[Start of section]

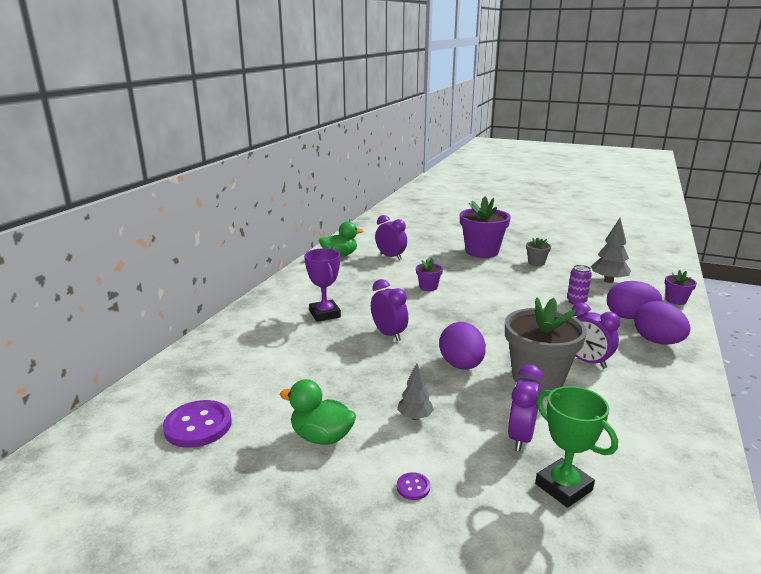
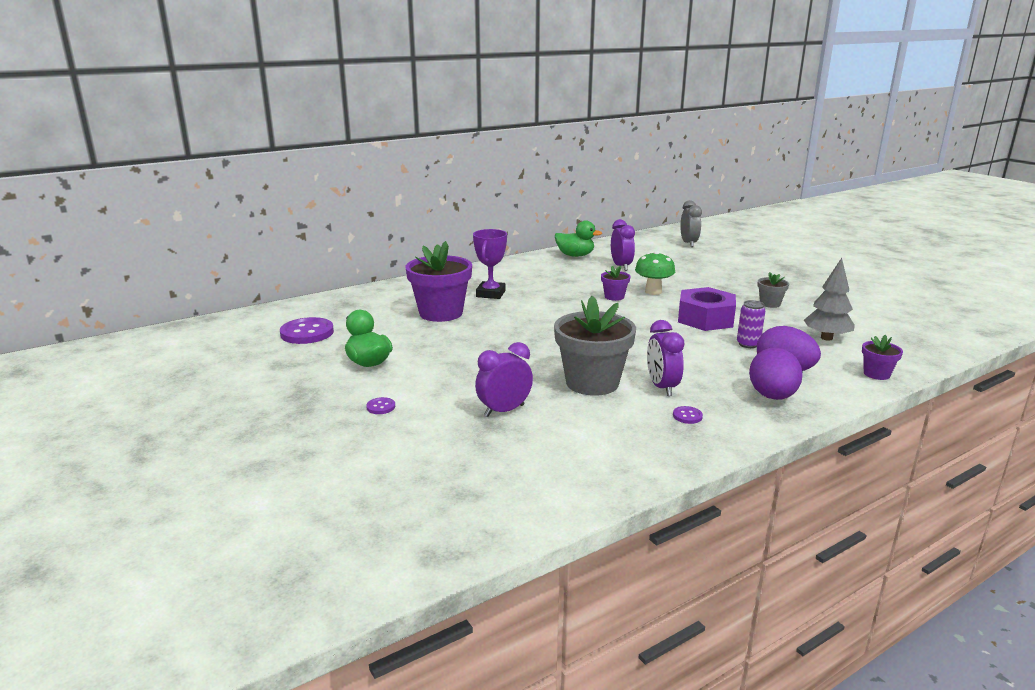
camera: 35 degrees right, 0 degrees up
(389, 334) = (518, 320): purple clock -> none
(408, 224) = (688, 243): none -> grey clock
(415, 417) = (448, 373): grey tree -> none
(448, 274) = (653, 292): none -> green mushroom
(461, 365) = (540, 356): purple egg -> none
(482, 251) = (725, 282): purple flower pot -> purple flower pot (441, 313)
(518, 288) = (705, 319): none -> purple nut
(563, 487) = (482, 446): green trophy -> none
(641, 381) = (687, 416): none -> purple button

[End of section]

■ **The problem**
Look through the entries above and copy each line that has "none" in it.

■ **Task solution**
(389, 334) = (518, 320): purple clock -> none
(408, 224) = (688, 243): none -> grey clock
(415, 417) = (448, 373): grey tree -> none
(448, 274) = (653, 292): none -> green mushroom
(461, 365) = (540, 356): purple egg -> none
(518, 288) = (705, 319): none -> purple nut
(563, 487) = (482, 446): green trophy -> none
(641, 381) = (687, 416): none -> purple button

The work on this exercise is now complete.